• Required action
Please copy each line below that contains the string "green".

(Scene image comparisons)
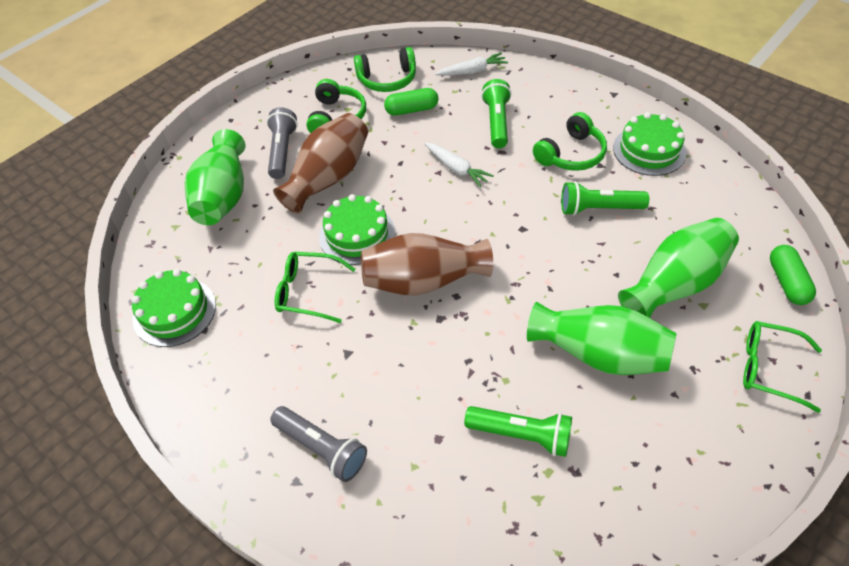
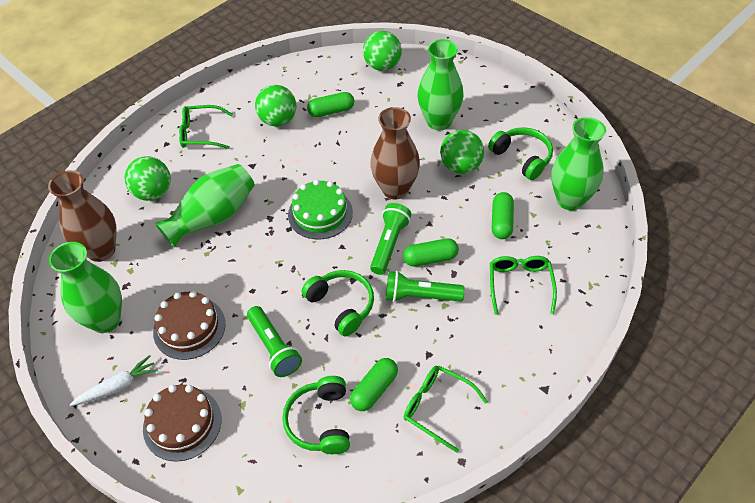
brown cake: 0 -> 2
green ball: 0 -> 4
green cake: 3 -> 1
green capsule: 2 -> 4
green glasses: 2 -> 3
green vase: 3 -> 4
grey flashlight: 2 -> 0
white carrot: 2 -> 1

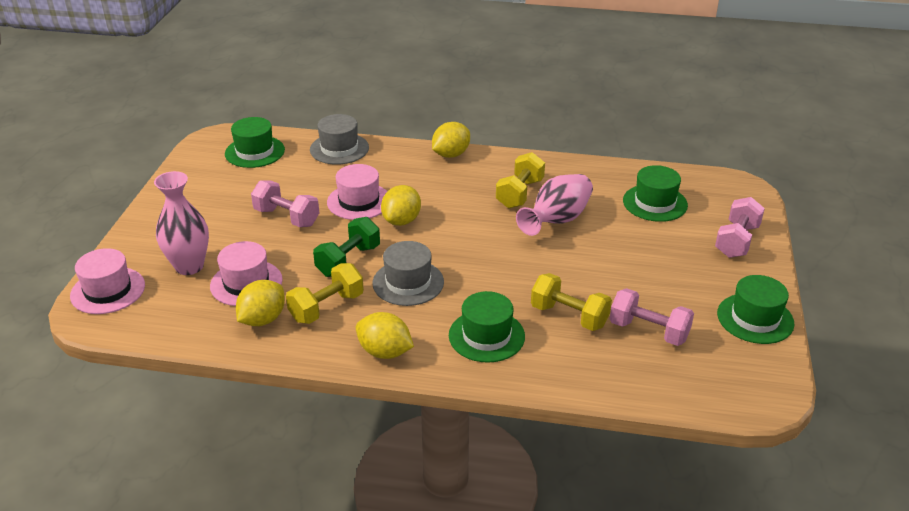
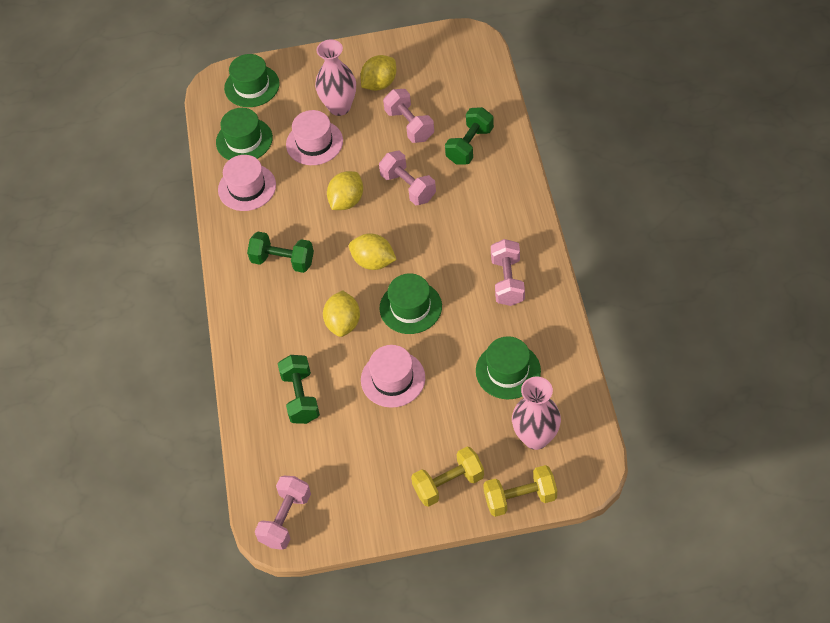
green dumbbell: 1 -> 3
grey hat: 2 -> 0
pink dumbbell: 3 -> 4
yellow dumbbell: 3 -> 2

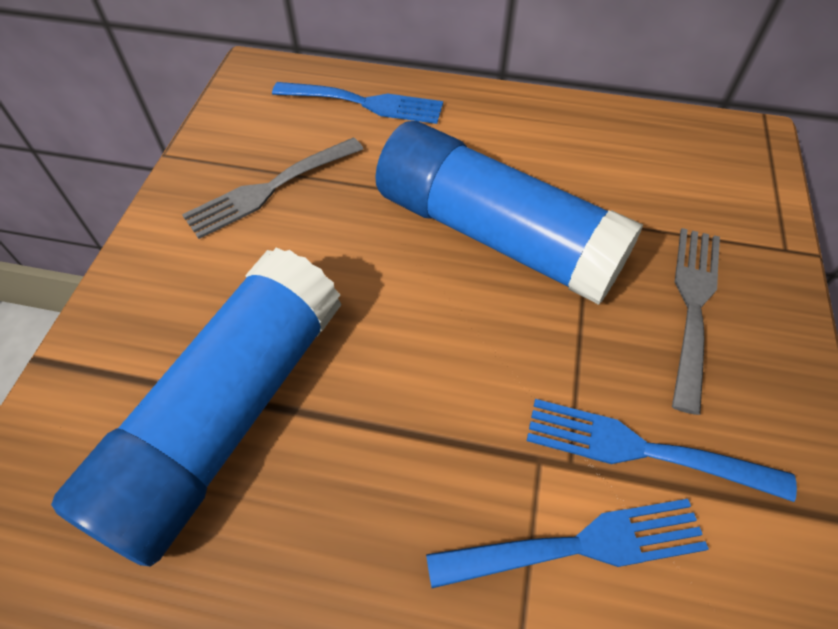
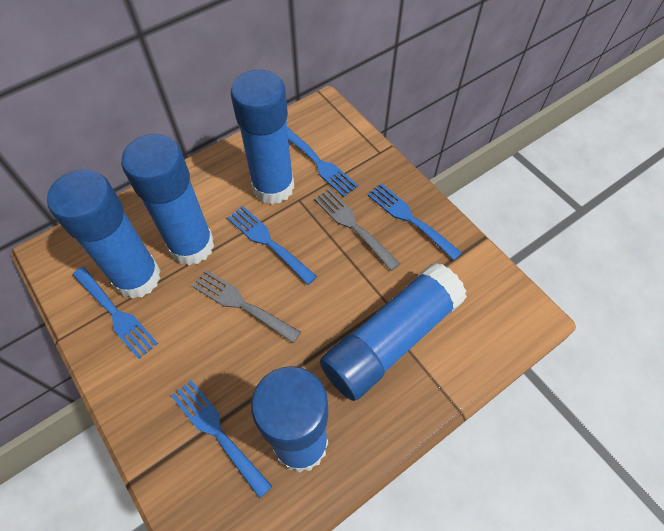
blue fork: 3 -> 5
blue glue stick: 2 -> 5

• Worked solution
green ball: 0 -> 4
green cake: 3 -> 1
green capsule: 2 -> 4
green glasses: 2 -> 3
green vase: 3 -> 4
green dumbbell: 1 -> 3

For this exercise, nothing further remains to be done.